EXERCISE BRIEF >> Print every record below exactly, minus the pictures.

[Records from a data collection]
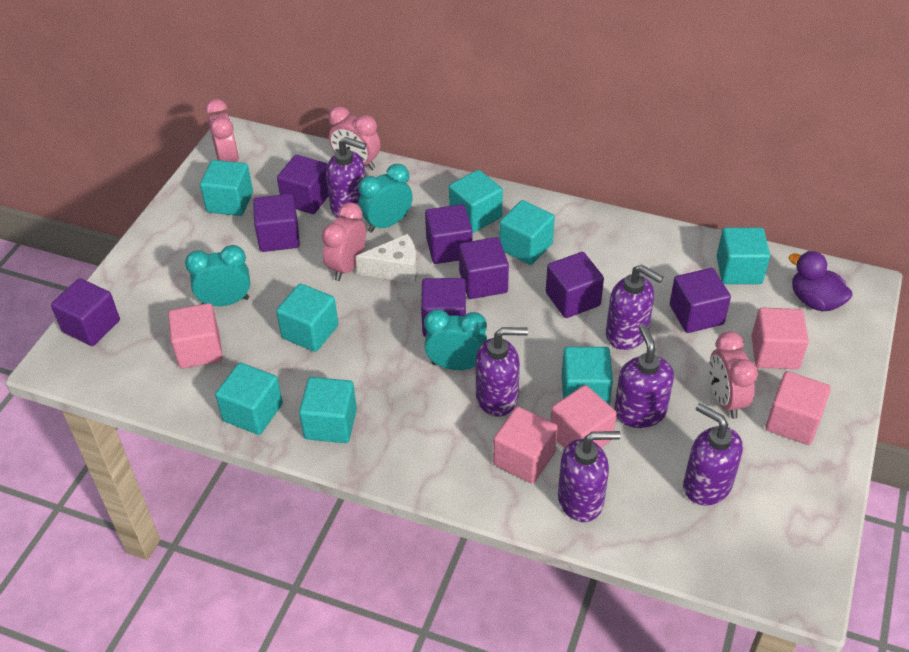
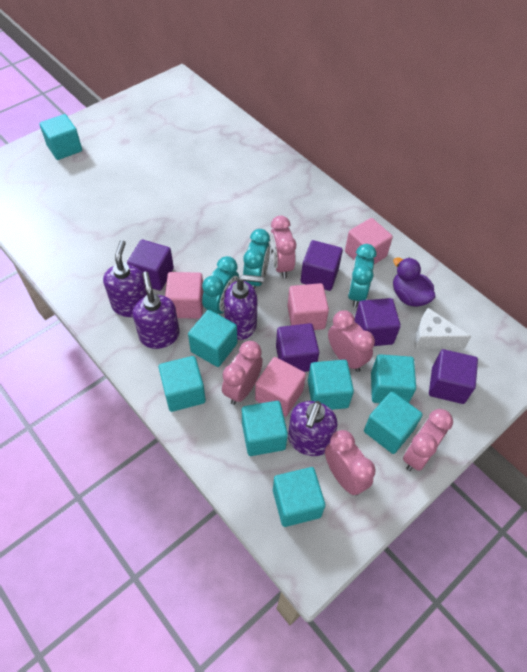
pink clock: 4 -> 5
pink cube: 5 -> 4
purple cube: 8 -> 5
purple soap dispenser: 6 -> 4

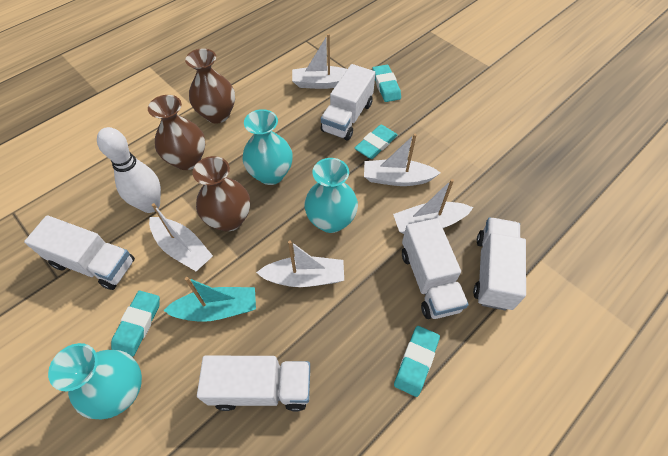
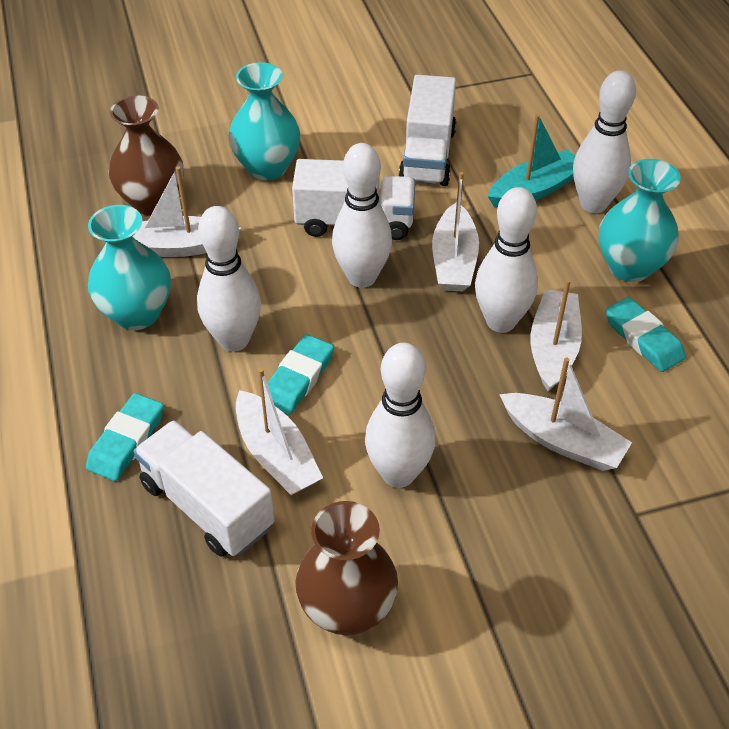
brown vase: 3 -> 2
turquoise eraser: 4 -> 3
white bowling pin: 1 -> 5
white truck: 5 -> 3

ANSWER BOX >>
pink clock: 4 -> 5
pink cube: 5 -> 4
purple cube: 8 -> 5
purple soap dispenser: 6 -> 4

brown vase: 3 -> 2
turquoise eraser: 4 -> 3
white bowling pin: 1 -> 5
white truck: 5 -> 3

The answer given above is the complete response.